Task item — In the data below, the answer is the run of lines from the line containing "building: [203,9,340,163] -> none" through the line containing "building: none -> [52,111,279,301]", both included; print it exactly and nothing else.

*****

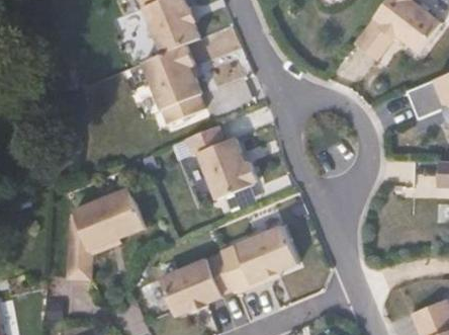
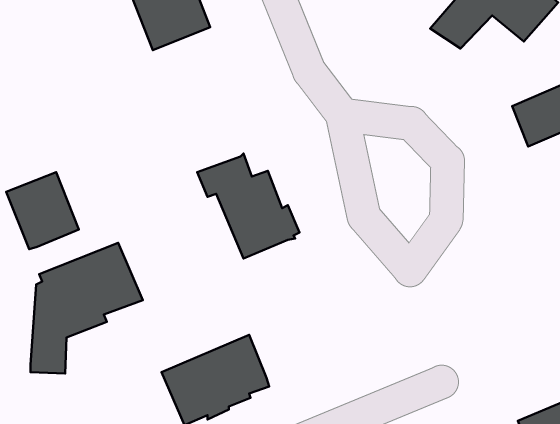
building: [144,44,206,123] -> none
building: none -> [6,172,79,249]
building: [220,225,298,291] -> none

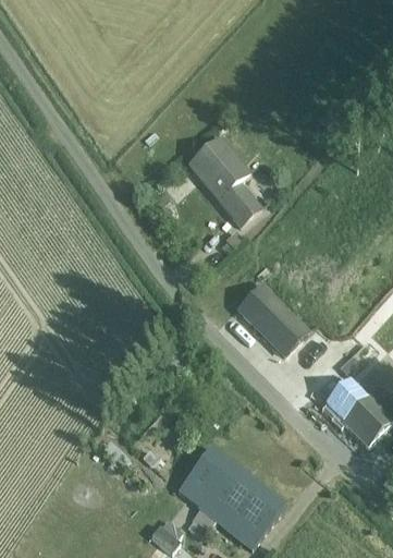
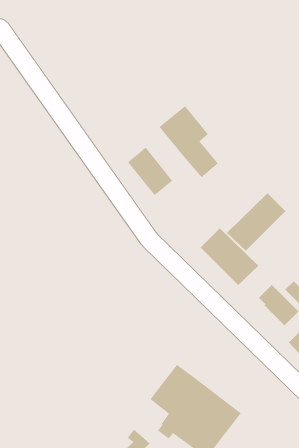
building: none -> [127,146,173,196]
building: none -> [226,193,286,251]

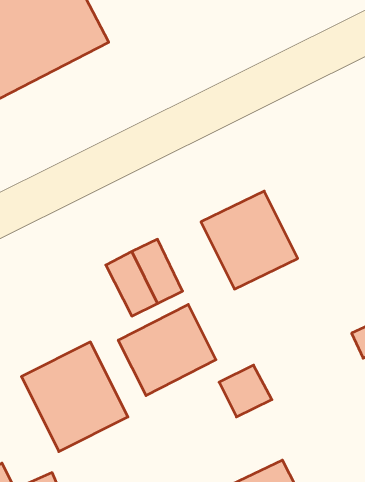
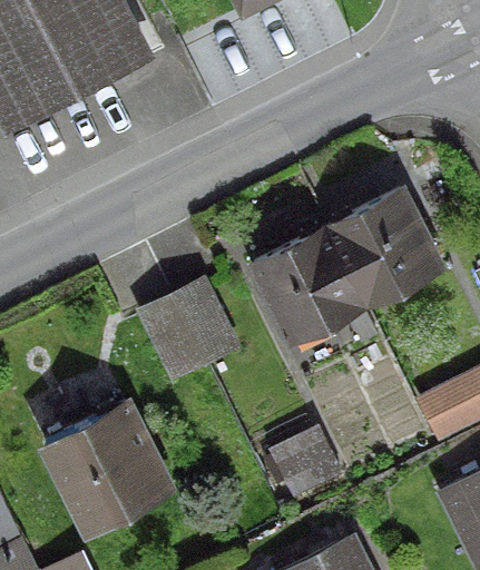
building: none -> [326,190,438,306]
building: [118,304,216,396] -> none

*****

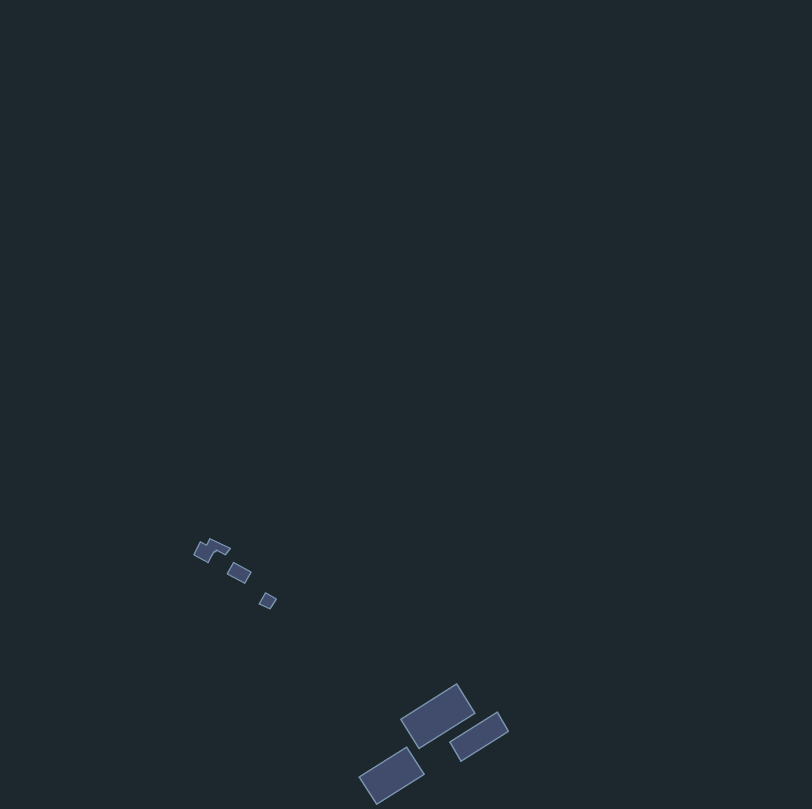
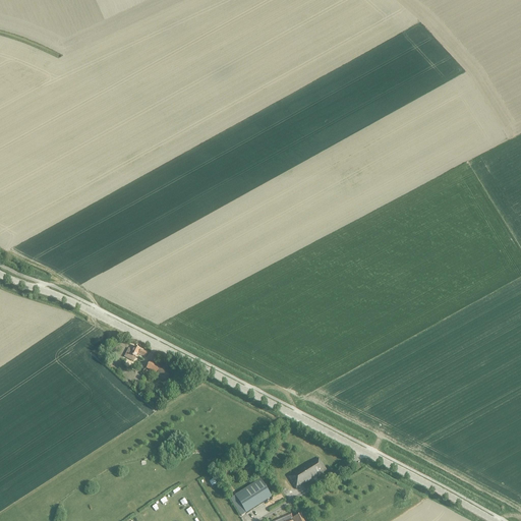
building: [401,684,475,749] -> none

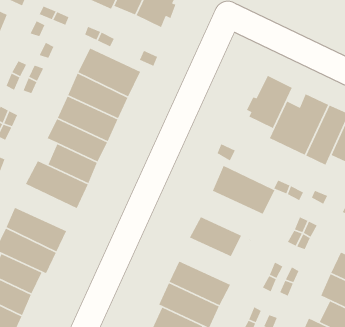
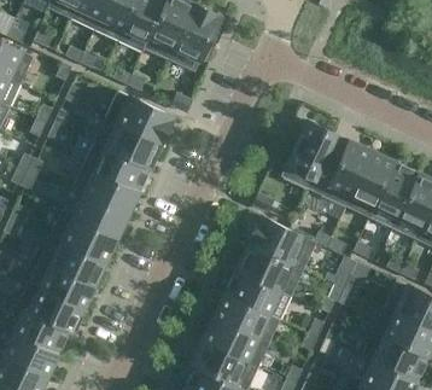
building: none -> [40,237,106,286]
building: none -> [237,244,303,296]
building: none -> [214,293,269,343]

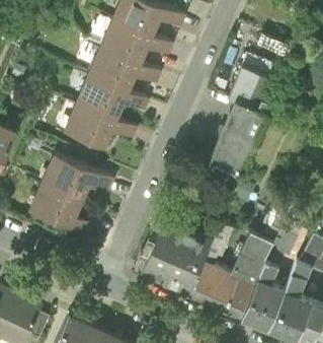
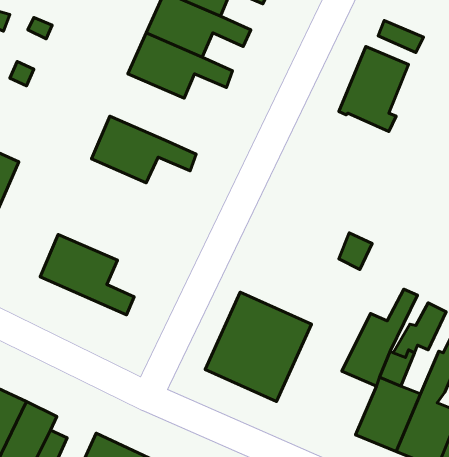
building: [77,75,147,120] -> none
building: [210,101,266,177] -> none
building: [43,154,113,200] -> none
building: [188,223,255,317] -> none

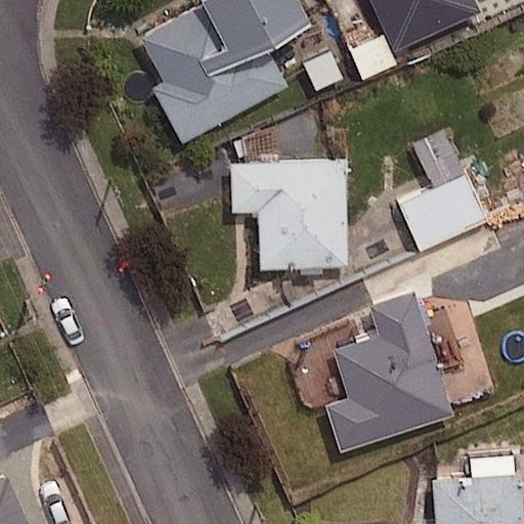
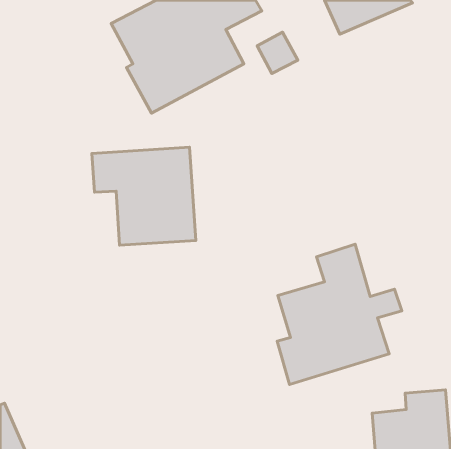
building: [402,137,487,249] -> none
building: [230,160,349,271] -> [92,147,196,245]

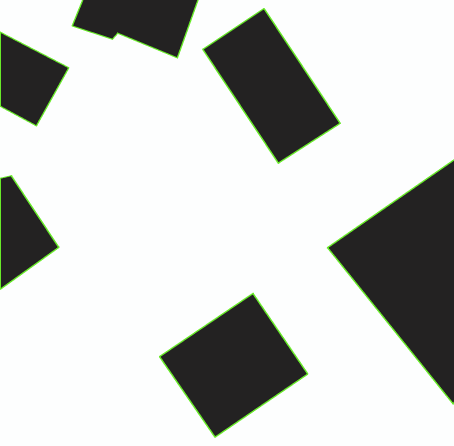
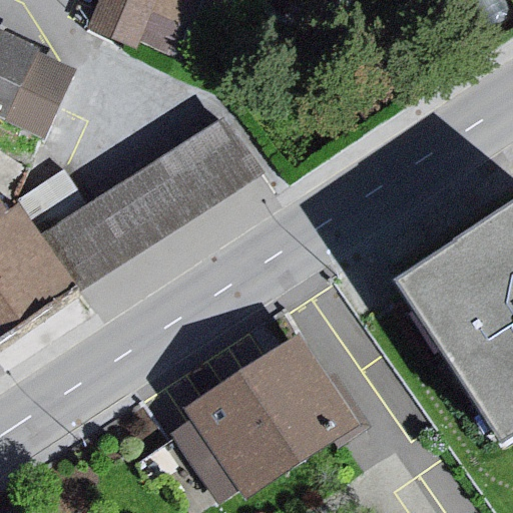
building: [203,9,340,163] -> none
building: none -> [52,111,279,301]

*****

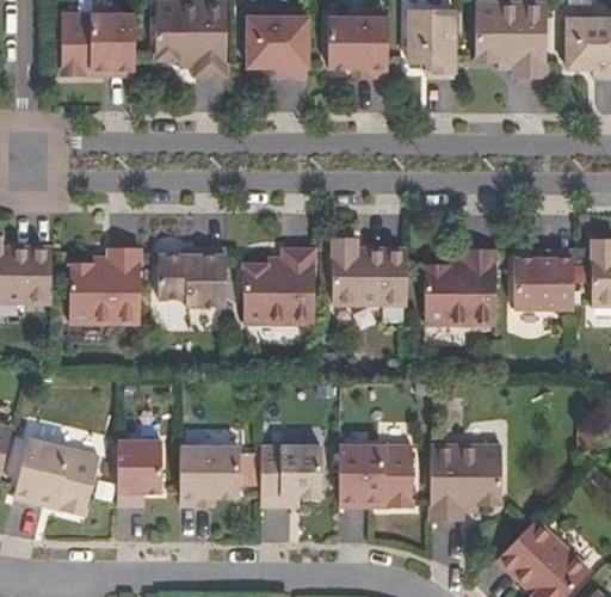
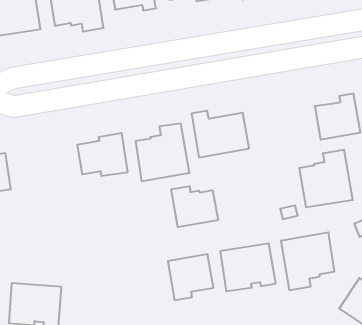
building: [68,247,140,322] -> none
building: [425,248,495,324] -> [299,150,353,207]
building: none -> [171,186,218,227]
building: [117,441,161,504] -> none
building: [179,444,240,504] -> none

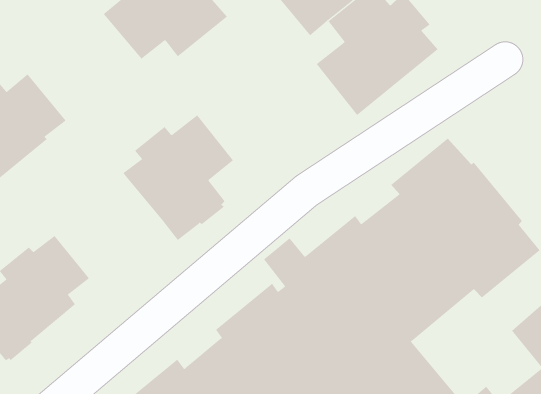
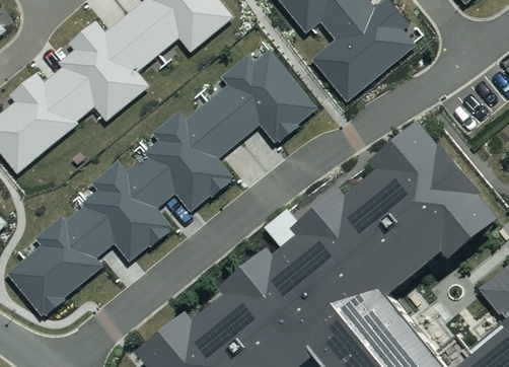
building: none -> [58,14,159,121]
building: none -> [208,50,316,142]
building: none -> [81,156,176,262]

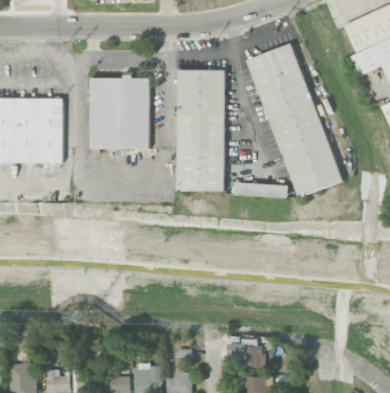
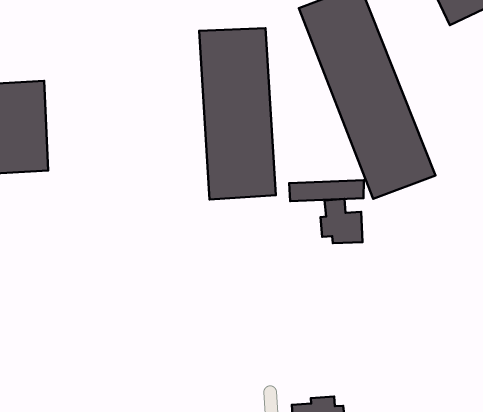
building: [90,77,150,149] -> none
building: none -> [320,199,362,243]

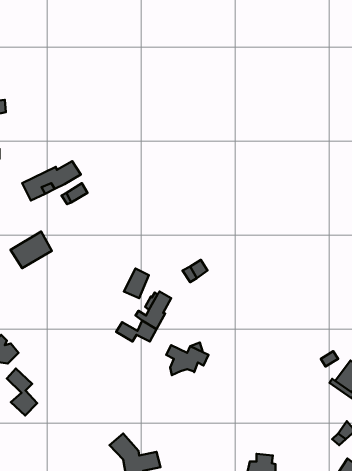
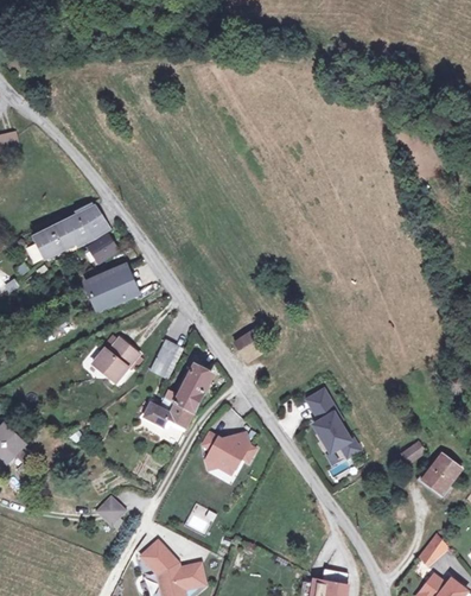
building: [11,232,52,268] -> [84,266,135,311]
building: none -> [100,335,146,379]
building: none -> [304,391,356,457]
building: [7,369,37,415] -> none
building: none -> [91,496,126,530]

*****

Answer below —
building: [203,9,340,163] -> none
building: none -> [52,111,279,301]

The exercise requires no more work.